Before-and-after object lists
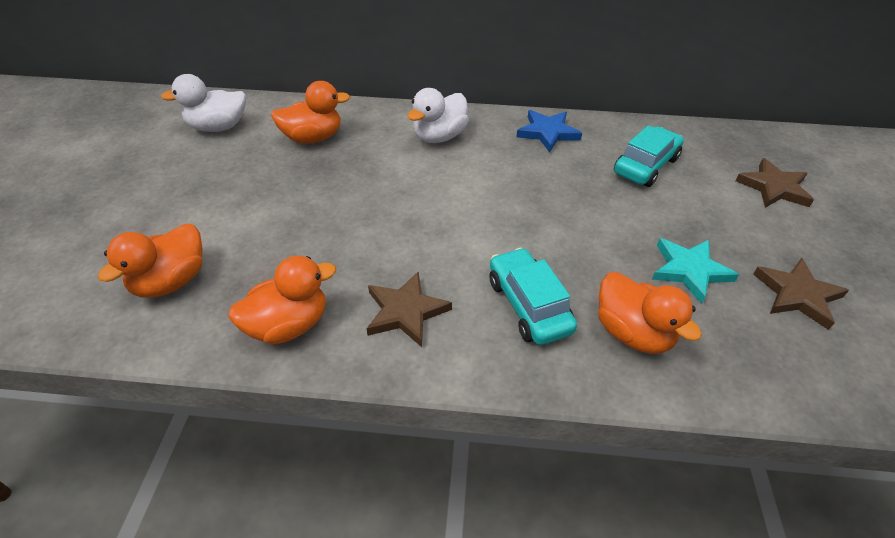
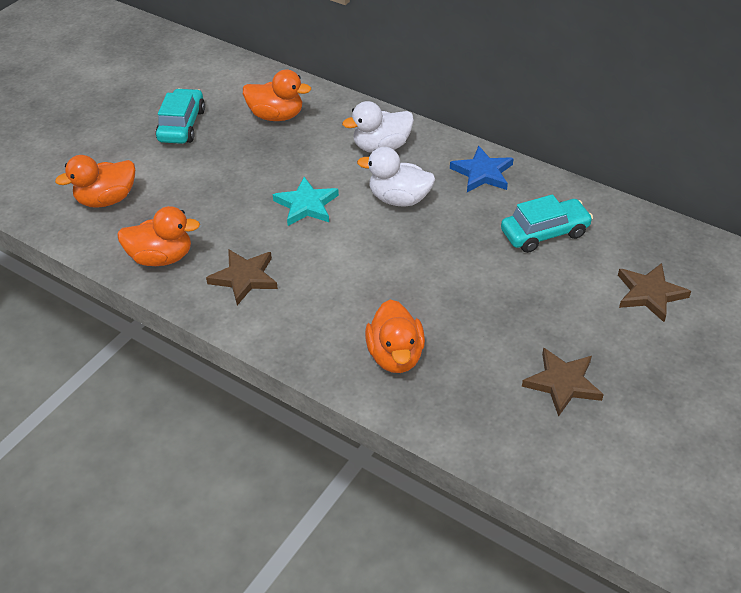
camera: 30 degrees right, 0 degrees up
(218, 127) = (210, 84): white duck -> white duck (399, 199)
(528, 305) = (335, 307): turquoise car -> turquoise car (182, 125)
(689, 270) = (489, 331): turquoise star -> turquoise star (306, 205)

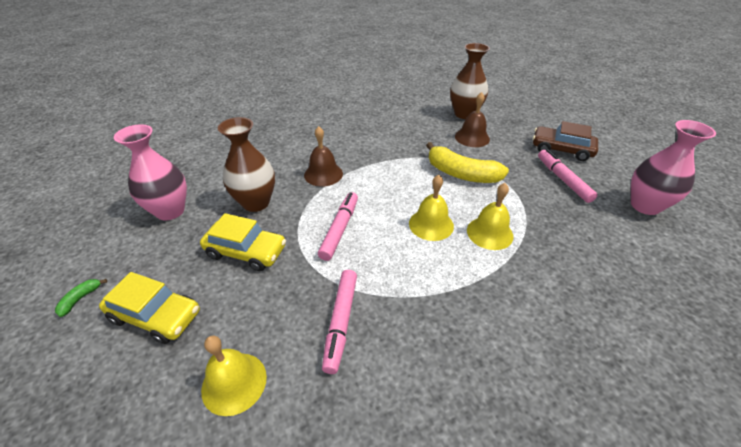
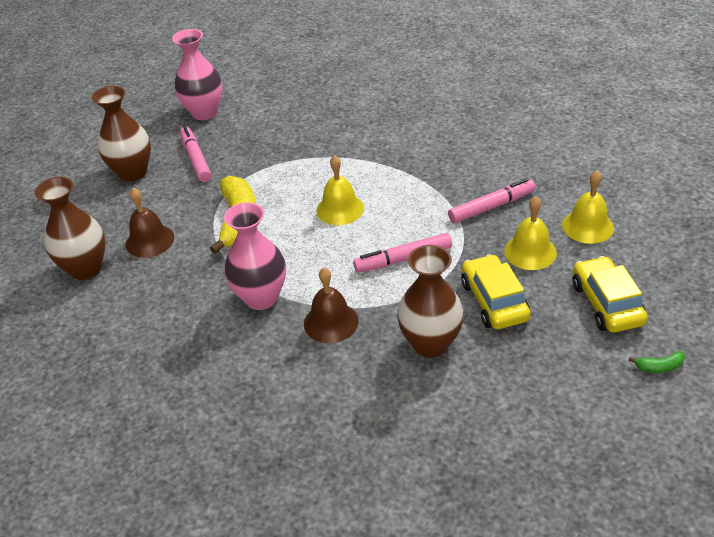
camera: 120 degrees left, 0 degrees up
(170, 211) = (516, 407): pink vase -> pink vase (261, 298)
(489, 233) = (319, 175): yellow bell -> yellow bell (530, 252)
(561, 149) = (133, 173): brown car -> brown vase
(563, 180) = (196, 159): pink marker -> pink marker turned 120 degrees clockwise

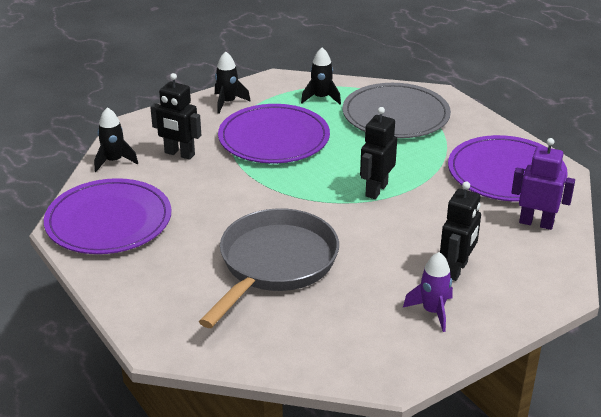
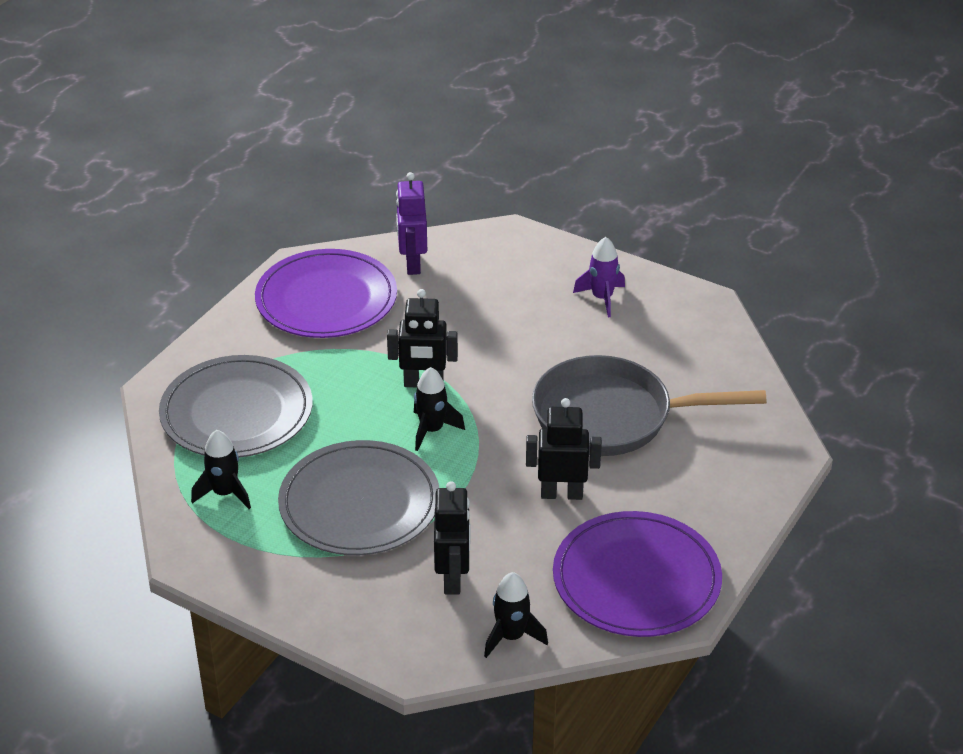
camera: 115 degrees left, 5 degrees up
(228, 102) = (288, 584): black rocket -> black rocket (432, 430)
(274, 138) = (359, 503): purple plate -> grey plate
(456, 270) = (528, 297): black robot -> black robot (561, 494)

→ **Task**
Pictures are to be dropped; every line of the records is to be returned unchanged.

→ **Response area**
camera: 30 degrees right, 0 degrees up
(218, 127) = (210, 84): white duck -> white duck (399, 199)
(528, 305) = (335, 307): turquoise car -> turquoise car (182, 125)
(689, 270) = (489, 331): turquoise star -> turquoise star (306, 205)

camera: 120 degrees left, 0 degrees up
(170, 211) = (516, 407): pink vase -> pink vase (261, 298)
(489, 233) = (319, 175): yellow bell -> yellow bell (530, 252)
(561, 149) = (133, 173): brown car -> brown vase
(563, 180) = (196, 159): pink marker -> pink marker turned 120 degrees clockwise

camera: 115 degrees left, 5 degrees up
(228, 102) = (288, 584): black rocket -> black rocket (432, 430)
(274, 138) = (359, 503): purple plate -> grey plate
(456, 270) = (528, 297): black robot -> black robot (561, 494)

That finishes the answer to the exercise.